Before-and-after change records
·····

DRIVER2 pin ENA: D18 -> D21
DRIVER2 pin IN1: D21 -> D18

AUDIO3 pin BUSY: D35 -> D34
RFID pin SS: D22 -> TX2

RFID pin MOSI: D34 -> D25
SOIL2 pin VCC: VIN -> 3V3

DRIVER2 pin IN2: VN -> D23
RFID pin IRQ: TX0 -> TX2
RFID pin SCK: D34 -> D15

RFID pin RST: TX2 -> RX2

·····

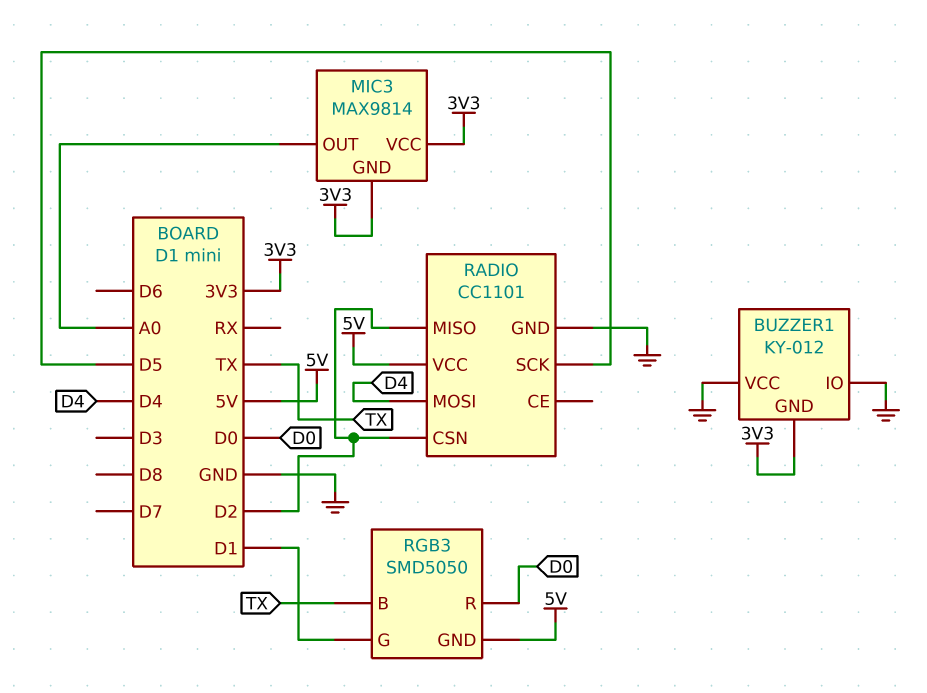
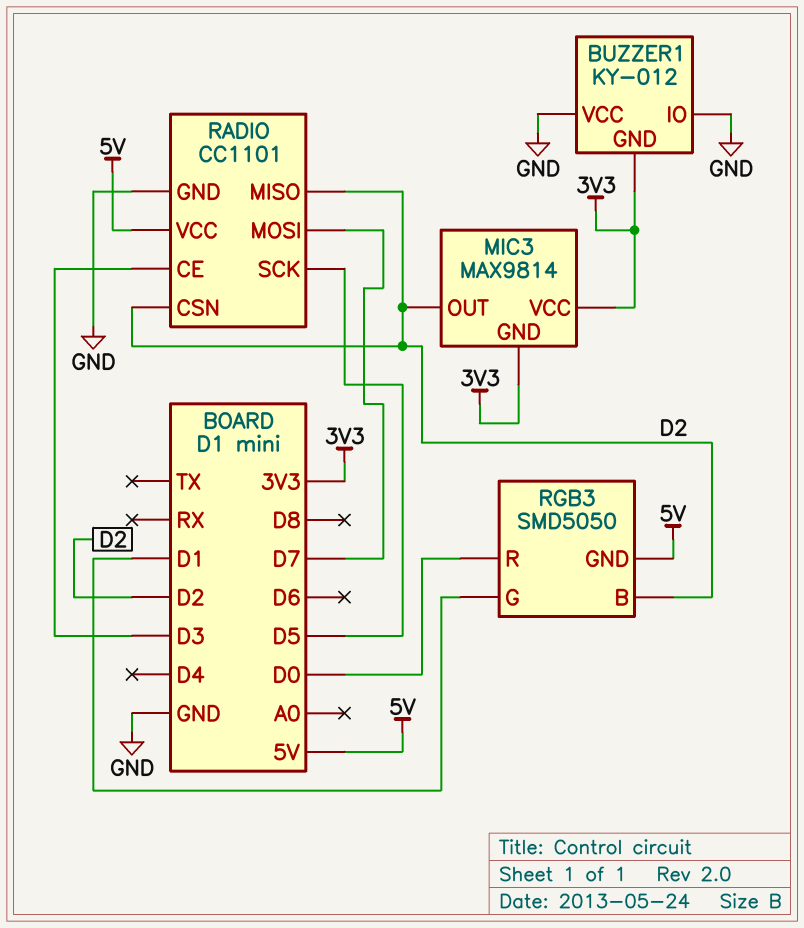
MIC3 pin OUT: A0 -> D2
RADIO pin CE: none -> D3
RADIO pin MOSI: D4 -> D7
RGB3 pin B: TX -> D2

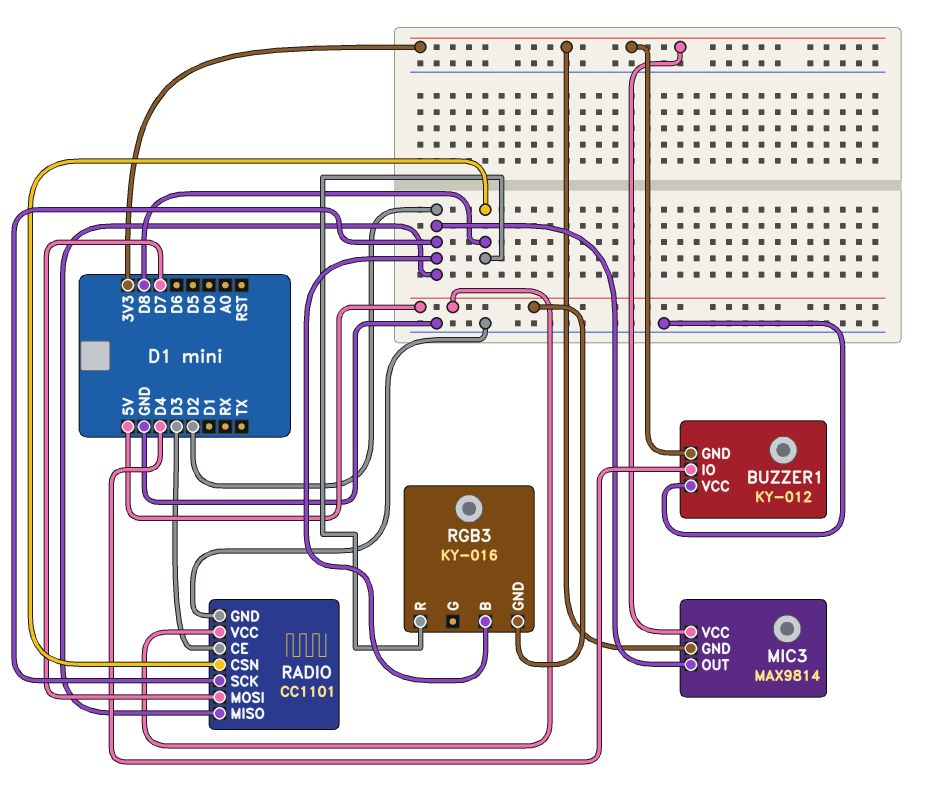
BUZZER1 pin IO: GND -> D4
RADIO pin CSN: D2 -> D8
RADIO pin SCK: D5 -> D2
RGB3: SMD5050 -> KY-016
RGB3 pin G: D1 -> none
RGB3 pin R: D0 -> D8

·····

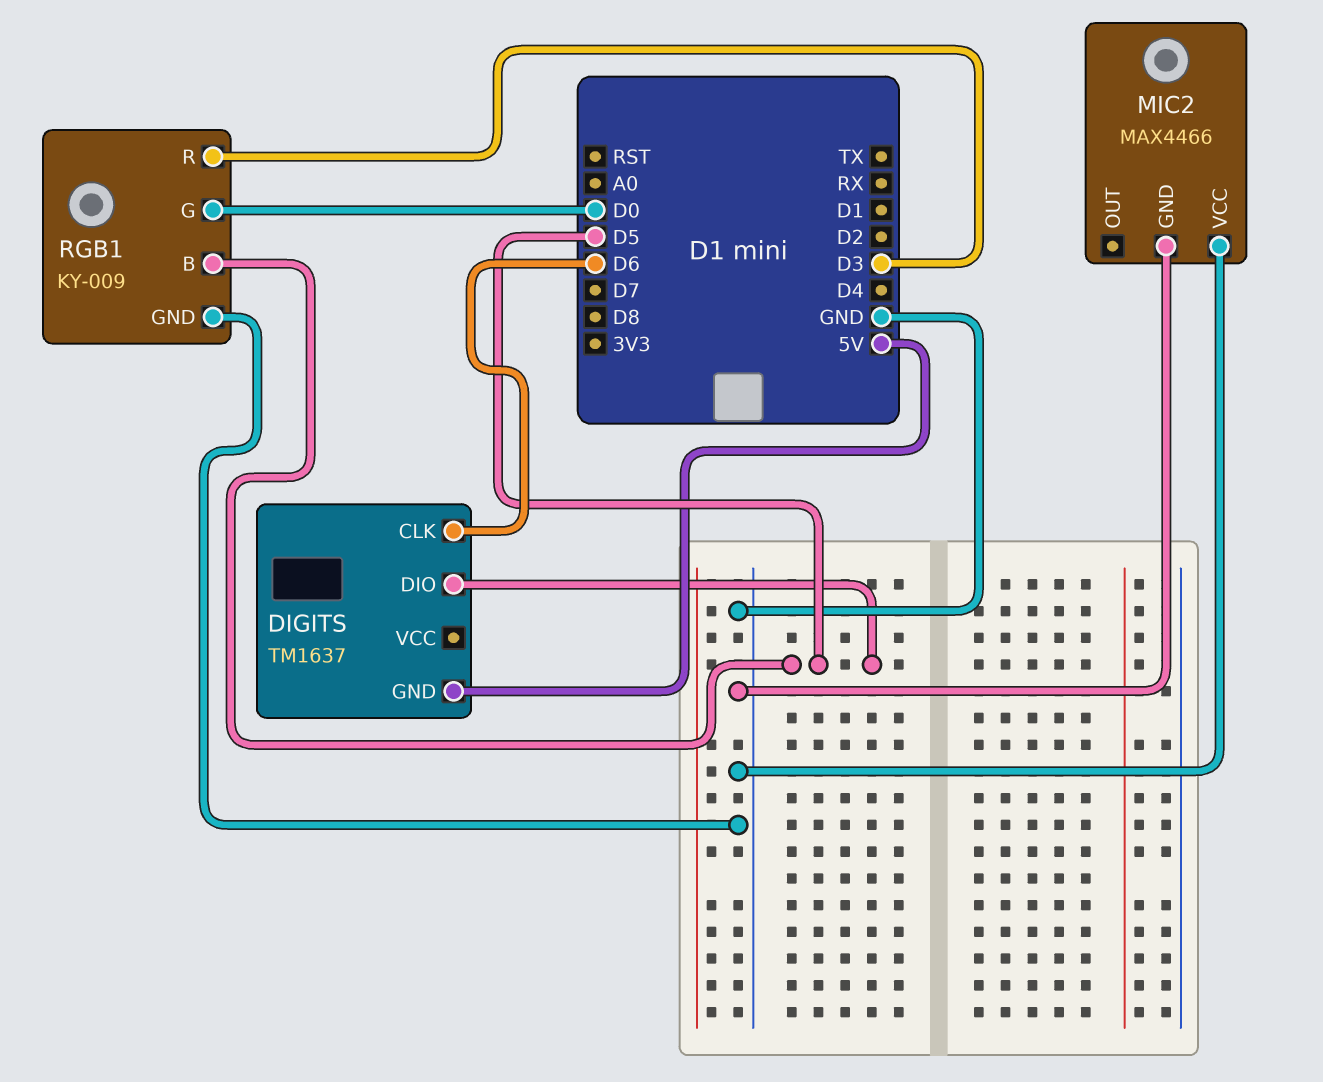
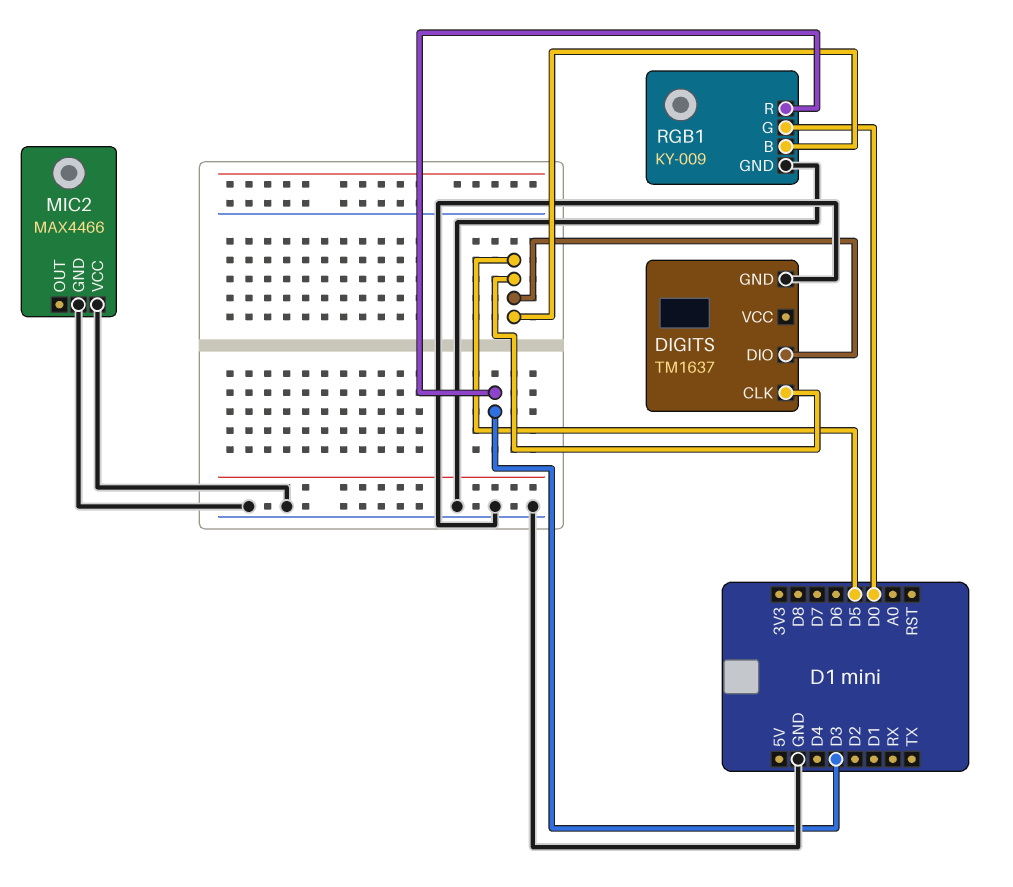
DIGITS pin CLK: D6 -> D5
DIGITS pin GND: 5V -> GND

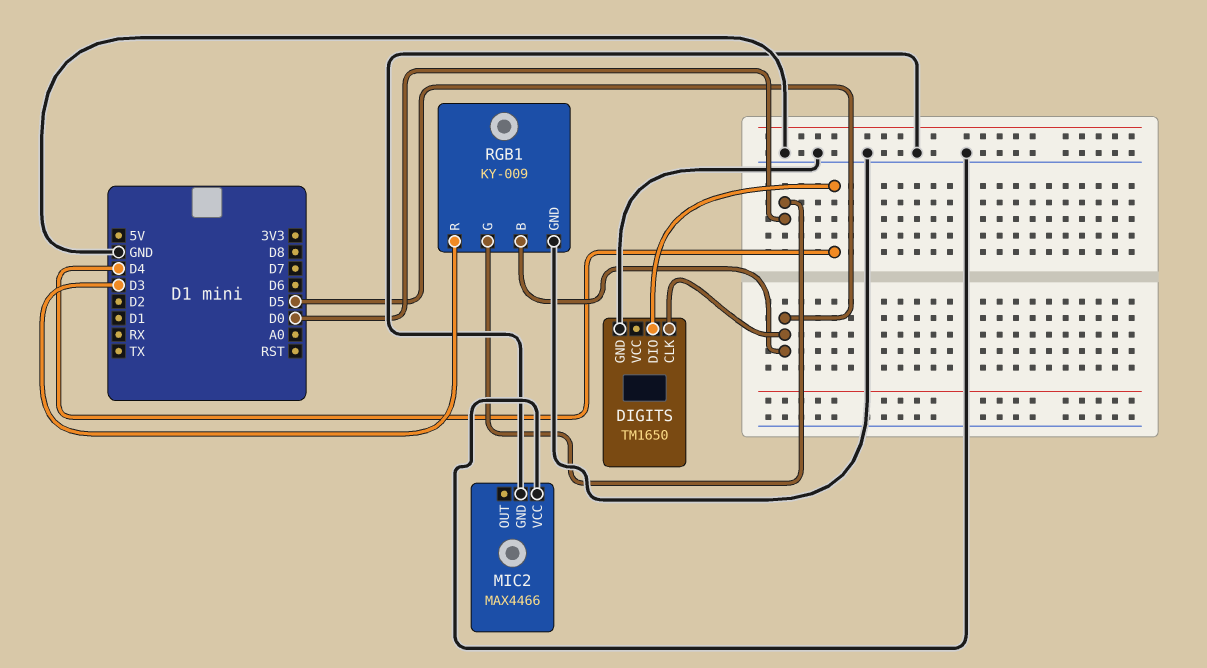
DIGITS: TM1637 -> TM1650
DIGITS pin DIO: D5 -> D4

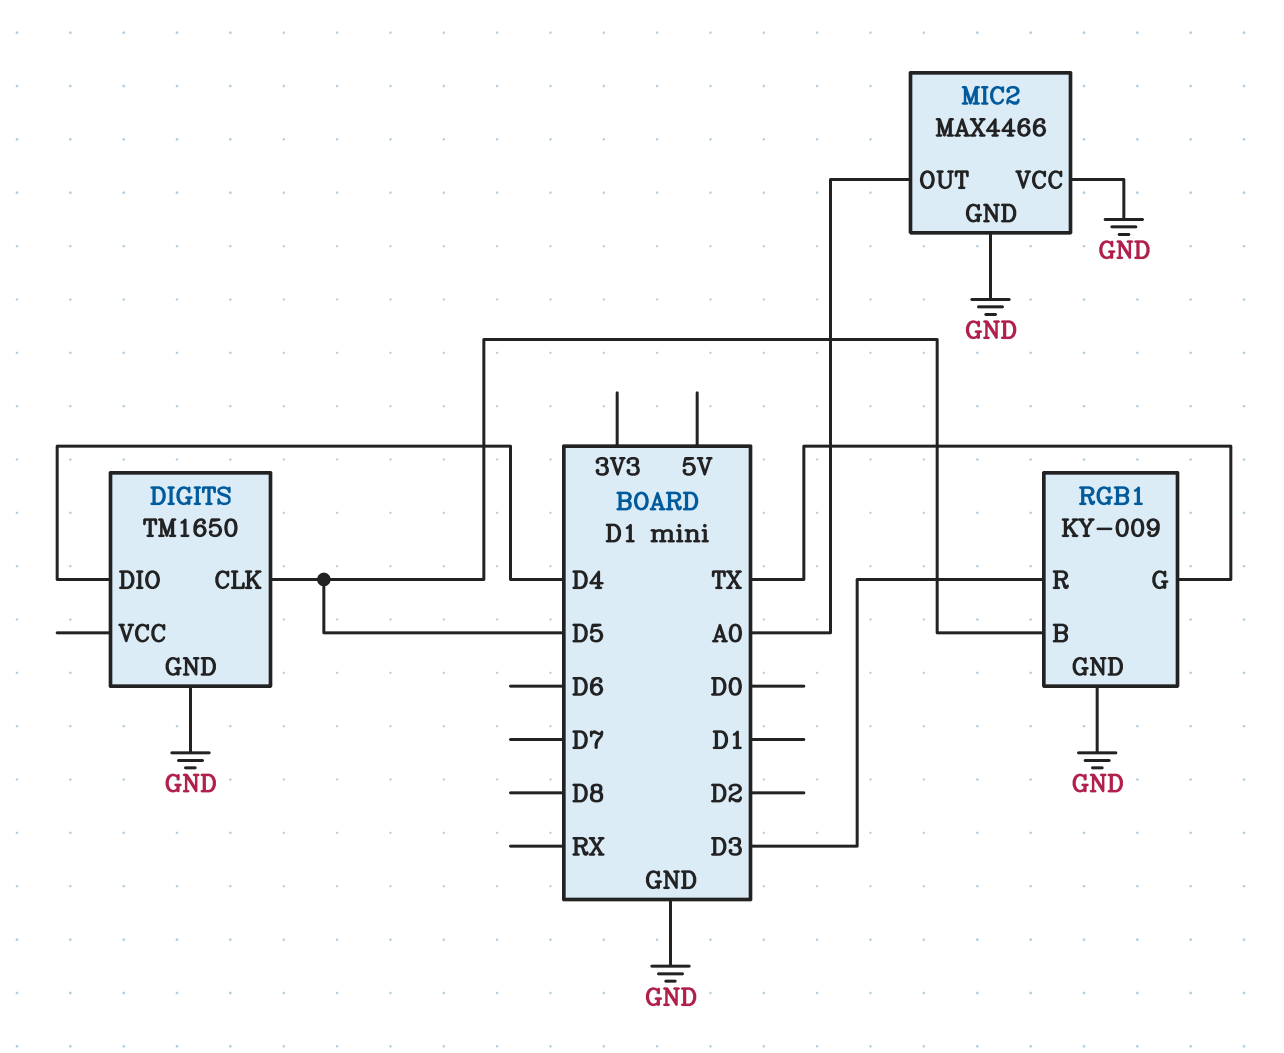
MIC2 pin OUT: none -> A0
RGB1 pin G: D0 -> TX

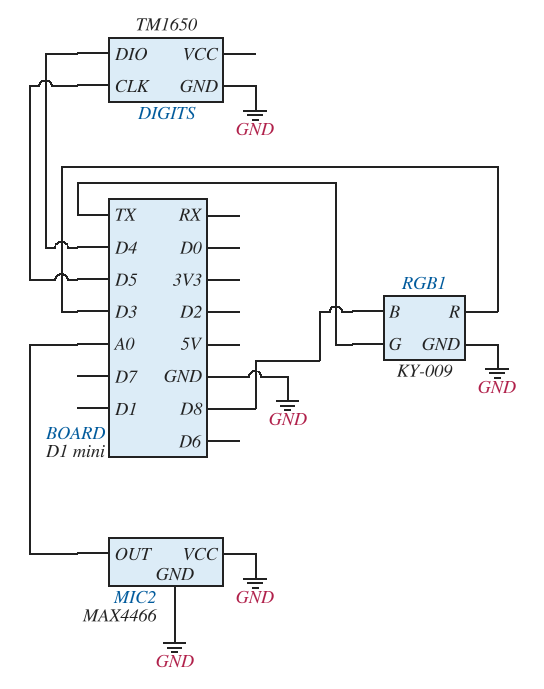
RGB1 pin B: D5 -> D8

·····

(YOUR TASK):
Working from the data above, repeat exactly, and only, the lines that begin at the line containing "DIGITS pin DIO: D5 -> D4" and stop after the line containing "RGB1 pin B: D5 -> D8"; pictures are not copied.

(TASK RESULT):
DIGITS pin DIO: D5 -> D4

MIC2 pin OUT: none -> A0
RGB1 pin G: D0 -> TX

RGB1 pin B: D5 -> D8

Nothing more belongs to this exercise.